Exercise aim: Each line at or after the one containing "camera: 85 degrees left, 20 degrees up" should be transcribed exactly, up to and including the final line of the data.

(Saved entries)

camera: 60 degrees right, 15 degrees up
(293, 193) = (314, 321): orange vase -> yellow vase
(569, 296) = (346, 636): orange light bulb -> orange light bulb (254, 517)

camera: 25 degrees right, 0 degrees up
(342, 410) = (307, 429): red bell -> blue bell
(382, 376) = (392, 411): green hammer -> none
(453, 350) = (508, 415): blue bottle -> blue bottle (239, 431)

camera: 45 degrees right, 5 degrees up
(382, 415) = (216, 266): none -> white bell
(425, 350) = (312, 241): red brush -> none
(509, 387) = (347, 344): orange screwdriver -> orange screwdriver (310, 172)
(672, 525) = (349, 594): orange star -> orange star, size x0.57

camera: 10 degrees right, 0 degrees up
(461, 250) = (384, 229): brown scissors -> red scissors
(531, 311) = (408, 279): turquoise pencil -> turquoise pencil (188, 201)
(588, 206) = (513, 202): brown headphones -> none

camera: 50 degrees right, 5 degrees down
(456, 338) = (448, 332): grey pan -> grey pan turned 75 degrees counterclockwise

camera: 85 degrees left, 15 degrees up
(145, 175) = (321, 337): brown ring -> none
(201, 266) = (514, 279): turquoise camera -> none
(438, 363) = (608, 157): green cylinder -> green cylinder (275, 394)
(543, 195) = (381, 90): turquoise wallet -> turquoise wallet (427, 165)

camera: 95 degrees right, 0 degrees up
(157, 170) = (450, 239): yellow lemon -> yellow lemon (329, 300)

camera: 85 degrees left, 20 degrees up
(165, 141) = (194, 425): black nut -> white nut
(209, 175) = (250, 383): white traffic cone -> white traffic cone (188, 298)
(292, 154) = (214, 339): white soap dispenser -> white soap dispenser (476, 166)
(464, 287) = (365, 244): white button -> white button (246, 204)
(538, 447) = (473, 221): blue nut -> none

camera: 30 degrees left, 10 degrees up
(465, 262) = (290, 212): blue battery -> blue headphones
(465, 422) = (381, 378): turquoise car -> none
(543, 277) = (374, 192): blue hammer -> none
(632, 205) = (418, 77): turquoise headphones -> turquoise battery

Answer to this task:
camera: 85 degrees left, 20 degrees up
(165, 141) = (194, 425): black nut -> white nut
(209, 175) = (250, 383): white traffic cone -> white traffic cone (188, 298)
(292, 154) = (214, 339): white soap dispenser -> white soap dispenser (476, 166)
(464, 287) = (365, 244): white button -> white button (246, 204)
(538, 447) = (473, 221): blue nut -> none

camera: 30 degrees left, 10 degrees up
(465, 262) = (290, 212): blue battery -> blue headphones
(465, 422) = (381, 378): turquoise car -> none
(543, 277) = (374, 192): blue hammer -> none
(632, 205) = (418, 77): turquoise headphones -> turquoise battery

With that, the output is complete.